#### [INFORMATION SHOWN]
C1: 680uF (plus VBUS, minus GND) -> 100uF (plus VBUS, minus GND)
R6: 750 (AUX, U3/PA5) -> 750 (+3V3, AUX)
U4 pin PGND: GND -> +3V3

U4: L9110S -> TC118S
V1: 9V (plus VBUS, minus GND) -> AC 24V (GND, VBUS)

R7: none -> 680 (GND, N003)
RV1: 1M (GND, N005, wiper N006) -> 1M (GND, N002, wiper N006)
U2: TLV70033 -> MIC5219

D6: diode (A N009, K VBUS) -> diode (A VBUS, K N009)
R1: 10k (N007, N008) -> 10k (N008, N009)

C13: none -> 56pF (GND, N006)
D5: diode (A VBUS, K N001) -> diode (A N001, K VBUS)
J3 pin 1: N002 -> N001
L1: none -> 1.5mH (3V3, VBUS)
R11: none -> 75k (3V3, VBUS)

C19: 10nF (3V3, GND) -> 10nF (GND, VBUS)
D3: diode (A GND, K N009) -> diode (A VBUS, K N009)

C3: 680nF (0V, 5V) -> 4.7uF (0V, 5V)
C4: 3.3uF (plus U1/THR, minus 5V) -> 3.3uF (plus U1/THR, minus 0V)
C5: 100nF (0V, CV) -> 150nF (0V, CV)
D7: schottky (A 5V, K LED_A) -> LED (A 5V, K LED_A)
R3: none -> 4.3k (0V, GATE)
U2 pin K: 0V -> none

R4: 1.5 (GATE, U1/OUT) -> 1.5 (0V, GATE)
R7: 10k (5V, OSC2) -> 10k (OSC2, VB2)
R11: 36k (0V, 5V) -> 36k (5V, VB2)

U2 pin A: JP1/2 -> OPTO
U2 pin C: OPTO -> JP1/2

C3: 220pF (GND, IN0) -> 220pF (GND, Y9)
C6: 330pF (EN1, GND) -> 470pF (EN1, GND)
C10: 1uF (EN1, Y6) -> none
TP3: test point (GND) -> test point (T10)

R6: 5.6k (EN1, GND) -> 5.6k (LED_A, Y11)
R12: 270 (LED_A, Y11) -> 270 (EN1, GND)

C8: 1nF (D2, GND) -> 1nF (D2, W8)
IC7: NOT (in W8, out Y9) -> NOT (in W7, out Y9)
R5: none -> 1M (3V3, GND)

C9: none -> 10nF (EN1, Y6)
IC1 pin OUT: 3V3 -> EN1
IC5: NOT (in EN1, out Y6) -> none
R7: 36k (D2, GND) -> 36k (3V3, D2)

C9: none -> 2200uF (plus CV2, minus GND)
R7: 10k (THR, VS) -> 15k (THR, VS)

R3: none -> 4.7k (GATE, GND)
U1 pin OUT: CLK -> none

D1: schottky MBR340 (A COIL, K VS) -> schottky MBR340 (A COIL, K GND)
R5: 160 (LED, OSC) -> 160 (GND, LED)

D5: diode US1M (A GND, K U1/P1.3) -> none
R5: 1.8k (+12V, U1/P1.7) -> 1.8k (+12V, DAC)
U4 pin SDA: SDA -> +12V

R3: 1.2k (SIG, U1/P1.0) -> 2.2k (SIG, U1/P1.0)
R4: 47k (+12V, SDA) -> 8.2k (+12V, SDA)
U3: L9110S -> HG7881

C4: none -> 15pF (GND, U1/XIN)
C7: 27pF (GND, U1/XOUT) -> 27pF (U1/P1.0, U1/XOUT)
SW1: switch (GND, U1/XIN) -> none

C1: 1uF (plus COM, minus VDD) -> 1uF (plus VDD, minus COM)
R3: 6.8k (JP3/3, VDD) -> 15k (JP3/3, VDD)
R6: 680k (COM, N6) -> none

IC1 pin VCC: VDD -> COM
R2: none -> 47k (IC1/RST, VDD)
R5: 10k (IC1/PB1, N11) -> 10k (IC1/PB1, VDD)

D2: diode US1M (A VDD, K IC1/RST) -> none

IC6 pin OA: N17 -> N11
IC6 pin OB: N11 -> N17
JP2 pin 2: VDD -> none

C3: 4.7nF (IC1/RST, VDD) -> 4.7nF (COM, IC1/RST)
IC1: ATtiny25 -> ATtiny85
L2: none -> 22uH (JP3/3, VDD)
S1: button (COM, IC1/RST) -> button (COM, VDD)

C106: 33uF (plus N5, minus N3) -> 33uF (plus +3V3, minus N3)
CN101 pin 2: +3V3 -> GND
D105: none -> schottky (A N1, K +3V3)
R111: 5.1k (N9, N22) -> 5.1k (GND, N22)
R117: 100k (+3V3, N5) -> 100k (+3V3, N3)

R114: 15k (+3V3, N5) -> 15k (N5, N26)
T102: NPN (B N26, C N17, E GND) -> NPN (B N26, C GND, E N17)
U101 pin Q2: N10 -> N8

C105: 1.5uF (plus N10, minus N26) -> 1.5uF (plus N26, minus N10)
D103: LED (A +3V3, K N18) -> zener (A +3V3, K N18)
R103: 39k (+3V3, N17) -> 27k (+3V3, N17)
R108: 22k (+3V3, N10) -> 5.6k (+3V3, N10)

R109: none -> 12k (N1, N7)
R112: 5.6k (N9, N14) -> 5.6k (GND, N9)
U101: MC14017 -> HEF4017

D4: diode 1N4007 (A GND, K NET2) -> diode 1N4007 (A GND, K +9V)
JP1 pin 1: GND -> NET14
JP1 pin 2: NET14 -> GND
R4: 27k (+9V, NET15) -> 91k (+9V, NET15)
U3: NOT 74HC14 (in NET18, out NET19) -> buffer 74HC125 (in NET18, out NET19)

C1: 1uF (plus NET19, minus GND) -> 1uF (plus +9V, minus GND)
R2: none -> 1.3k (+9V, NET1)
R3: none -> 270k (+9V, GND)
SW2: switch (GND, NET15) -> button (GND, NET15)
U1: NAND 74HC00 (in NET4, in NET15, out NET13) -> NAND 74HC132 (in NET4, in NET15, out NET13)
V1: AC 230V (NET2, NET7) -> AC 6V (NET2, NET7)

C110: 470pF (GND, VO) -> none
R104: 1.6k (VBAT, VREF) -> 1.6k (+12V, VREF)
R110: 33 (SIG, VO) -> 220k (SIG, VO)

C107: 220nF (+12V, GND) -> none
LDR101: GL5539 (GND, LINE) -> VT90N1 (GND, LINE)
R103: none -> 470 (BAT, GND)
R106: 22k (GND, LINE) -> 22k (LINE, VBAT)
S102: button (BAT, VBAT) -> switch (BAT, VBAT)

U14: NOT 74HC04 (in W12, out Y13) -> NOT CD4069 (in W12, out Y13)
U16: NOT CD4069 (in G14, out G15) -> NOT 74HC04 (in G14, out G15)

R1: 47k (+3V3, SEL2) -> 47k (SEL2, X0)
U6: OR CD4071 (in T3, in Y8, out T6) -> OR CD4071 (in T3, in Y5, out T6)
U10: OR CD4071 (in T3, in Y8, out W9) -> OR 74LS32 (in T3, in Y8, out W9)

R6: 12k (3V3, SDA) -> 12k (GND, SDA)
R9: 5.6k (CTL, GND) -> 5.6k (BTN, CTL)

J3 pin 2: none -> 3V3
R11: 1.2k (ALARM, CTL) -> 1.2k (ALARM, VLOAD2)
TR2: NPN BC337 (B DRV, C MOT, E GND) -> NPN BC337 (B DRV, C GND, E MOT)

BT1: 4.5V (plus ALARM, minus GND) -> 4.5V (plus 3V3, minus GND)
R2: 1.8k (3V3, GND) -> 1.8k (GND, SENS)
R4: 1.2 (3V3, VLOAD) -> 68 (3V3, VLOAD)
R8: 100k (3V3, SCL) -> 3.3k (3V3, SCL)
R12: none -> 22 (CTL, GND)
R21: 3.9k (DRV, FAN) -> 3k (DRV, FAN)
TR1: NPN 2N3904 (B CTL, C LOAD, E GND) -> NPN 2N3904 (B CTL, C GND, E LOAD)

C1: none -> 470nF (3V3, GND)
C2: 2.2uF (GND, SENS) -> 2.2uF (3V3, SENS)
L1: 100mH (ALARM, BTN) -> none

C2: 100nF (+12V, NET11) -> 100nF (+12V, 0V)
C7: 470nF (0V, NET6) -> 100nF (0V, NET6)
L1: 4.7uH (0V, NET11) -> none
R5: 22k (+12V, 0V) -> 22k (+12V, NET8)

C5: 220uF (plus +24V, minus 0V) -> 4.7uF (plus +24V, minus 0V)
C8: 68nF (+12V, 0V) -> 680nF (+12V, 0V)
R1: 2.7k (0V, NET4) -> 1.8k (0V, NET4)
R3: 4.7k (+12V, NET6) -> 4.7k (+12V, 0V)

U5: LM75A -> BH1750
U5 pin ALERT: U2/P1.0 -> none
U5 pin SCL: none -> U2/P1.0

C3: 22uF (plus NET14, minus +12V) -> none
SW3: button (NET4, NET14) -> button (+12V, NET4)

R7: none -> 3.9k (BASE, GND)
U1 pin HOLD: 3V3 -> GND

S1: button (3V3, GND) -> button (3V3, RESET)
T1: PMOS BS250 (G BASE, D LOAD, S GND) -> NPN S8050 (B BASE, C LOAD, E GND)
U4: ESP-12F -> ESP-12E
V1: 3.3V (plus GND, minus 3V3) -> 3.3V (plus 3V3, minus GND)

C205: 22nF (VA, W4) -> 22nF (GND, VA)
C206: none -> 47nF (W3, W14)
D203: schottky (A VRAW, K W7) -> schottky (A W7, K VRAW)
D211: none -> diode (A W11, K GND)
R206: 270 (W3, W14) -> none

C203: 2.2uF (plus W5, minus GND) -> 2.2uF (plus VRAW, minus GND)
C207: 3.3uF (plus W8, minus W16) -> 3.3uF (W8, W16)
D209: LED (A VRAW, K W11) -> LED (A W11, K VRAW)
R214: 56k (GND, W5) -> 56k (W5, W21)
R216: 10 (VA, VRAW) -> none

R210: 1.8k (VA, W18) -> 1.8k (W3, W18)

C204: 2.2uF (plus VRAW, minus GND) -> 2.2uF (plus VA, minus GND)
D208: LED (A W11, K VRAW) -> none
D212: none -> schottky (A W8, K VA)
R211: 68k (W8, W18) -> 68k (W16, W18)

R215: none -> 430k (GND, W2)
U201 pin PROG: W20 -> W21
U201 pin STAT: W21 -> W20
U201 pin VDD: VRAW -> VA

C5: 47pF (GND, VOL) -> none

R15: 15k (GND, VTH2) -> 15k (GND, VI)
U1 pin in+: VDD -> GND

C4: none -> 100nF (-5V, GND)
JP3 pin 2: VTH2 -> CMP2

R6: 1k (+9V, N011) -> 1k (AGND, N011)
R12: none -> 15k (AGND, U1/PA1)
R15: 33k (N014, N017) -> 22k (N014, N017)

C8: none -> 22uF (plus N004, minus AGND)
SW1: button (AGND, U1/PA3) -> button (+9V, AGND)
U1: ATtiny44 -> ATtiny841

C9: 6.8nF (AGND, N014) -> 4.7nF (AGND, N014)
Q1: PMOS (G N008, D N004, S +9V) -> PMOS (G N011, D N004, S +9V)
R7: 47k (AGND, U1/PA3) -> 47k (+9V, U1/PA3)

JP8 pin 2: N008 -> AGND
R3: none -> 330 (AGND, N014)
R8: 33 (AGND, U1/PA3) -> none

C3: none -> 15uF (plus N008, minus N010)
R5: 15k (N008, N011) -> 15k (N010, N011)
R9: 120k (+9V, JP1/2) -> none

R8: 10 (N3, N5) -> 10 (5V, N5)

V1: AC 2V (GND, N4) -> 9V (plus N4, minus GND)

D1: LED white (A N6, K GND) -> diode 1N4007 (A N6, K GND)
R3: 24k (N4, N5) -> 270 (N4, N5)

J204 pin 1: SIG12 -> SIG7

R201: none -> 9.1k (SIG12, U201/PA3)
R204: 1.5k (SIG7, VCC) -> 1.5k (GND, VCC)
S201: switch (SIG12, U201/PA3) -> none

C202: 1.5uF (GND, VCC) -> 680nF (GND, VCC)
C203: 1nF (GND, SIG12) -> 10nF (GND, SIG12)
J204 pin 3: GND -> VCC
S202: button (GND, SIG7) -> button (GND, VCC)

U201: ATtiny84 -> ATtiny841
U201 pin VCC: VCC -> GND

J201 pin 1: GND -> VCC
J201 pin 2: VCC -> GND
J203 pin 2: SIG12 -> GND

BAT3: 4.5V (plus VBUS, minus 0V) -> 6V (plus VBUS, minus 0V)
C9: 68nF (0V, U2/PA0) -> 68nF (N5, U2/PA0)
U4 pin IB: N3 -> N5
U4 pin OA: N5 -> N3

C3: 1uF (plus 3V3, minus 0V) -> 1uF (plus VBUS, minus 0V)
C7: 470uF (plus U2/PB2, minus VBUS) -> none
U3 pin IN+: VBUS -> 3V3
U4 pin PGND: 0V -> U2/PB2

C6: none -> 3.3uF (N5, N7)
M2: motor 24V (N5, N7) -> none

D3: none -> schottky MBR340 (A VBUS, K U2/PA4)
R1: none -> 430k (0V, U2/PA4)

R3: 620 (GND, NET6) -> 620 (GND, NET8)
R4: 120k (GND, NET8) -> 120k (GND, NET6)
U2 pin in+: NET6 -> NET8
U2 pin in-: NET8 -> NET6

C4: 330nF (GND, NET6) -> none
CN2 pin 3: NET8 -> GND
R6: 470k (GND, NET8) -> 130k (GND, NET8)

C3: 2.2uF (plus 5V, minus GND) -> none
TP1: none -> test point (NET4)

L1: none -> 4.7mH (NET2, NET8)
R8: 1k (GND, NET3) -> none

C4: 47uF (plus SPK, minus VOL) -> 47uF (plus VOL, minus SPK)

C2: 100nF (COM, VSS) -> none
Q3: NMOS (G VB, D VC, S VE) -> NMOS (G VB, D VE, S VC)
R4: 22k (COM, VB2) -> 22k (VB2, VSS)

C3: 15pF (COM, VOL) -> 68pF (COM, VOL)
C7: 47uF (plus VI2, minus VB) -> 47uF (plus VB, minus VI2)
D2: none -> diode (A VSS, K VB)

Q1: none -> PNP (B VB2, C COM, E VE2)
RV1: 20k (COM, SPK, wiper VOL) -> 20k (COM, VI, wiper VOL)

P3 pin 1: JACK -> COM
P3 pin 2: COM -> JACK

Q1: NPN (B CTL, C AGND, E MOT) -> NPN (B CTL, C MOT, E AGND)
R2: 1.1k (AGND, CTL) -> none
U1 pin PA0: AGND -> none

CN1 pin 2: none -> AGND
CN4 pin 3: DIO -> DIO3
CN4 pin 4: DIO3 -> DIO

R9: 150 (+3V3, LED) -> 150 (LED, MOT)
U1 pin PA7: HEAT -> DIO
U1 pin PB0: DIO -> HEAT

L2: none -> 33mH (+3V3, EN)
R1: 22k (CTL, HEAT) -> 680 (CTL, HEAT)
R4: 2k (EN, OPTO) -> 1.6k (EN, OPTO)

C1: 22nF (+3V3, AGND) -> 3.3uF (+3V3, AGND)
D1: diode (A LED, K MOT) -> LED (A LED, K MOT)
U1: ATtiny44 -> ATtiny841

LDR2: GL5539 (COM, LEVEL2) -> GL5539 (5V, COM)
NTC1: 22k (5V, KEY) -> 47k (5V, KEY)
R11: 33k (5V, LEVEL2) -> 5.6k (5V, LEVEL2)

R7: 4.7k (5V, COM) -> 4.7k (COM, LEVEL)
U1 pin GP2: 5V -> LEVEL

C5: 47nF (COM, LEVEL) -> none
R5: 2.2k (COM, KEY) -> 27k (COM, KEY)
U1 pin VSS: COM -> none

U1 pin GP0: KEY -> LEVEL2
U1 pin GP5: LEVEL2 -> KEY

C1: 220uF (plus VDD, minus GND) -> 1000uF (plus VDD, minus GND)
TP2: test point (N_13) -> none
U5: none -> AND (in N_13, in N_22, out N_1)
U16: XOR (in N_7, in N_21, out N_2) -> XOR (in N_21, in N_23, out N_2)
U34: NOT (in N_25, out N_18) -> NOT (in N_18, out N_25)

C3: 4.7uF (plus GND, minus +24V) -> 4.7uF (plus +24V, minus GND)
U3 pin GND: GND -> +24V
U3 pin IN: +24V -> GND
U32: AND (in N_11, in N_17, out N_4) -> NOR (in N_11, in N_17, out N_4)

#### [WORK TO COMPLETE]
Working from the data above, extract solely the lines from the one containing "Q3: NMOS (G" through the one containing "R11: 33k (5V, LEVEL2) -> 5.6k (5V, LEVEL2)", exactly as they appear, both included.

#### [TASK SOLUTION]
Q3: NMOS (G VB, D VC, S VE) -> NMOS (G VB, D VE, S VC)
R4: 22k (COM, VB2) -> 22k (VB2, VSS)

C3: 15pF (COM, VOL) -> 68pF (COM, VOL)
C7: 47uF (plus VI2, minus VB) -> 47uF (plus VB, minus VI2)
D2: none -> diode (A VSS, K VB)

Q1: none -> PNP (B VB2, C COM, E VE2)
RV1: 20k (COM, SPK, wiper VOL) -> 20k (COM, VI, wiper VOL)

P3 pin 1: JACK -> COM
P3 pin 2: COM -> JACK

Q1: NPN (B CTL, C AGND, E MOT) -> NPN (B CTL, C MOT, E AGND)
R2: 1.1k (AGND, CTL) -> none
U1 pin PA0: AGND -> none

CN1 pin 2: none -> AGND
CN4 pin 3: DIO -> DIO3
CN4 pin 4: DIO3 -> DIO

R9: 150 (+3V3, LED) -> 150 (LED, MOT)
U1 pin PA7: HEAT -> DIO
U1 pin PB0: DIO -> HEAT

L2: none -> 33mH (+3V3, EN)
R1: 22k (CTL, HEAT) -> 680 (CTL, HEAT)
R4: 2k (EN, OPTO) -> 1.6k (EN, OPTO)

C1: 22nF (+3V3, AGND) -> 3.3uF (+3V3, AGND)
D1: diode (A LED, K MOT) -> LED (A LED, K MOT)
U1: ATtiny44 -> ATtiny841

LDR2: GL5539 (COM, LEVEL2) -> GL5539 (5V, COM)
NTC1: 22k (5V, KEY) -> 47k (5V, KEY)
R11: 33k (5V, LEVEL2) -> 5.6k (5V, LEVEL2)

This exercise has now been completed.